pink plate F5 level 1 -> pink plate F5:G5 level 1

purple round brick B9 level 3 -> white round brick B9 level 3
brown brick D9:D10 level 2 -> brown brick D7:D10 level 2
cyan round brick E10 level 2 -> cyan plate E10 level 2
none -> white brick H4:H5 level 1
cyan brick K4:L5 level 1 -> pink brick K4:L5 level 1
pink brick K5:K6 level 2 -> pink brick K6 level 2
━━━━━━━━━━━━━━━━━━━━
> _WORK TO COMPLETE_: Please transcribe the data exactly from its first line. End with the line that contains "none -> white brick H4:H5 level 1".

> _TASK SOLUTION_:
pink plate F5 level 1 -> pink plate F5:G5 level 1

purple round brick B9 level 3 -> white round brick B9 level 3
brown brick D9:D10 level 2 -> brown brick D7:D10 level 2
cyan round brick E10 level 2 -> cyan plate E10 level 2
none -> white brick H4:H5 level 1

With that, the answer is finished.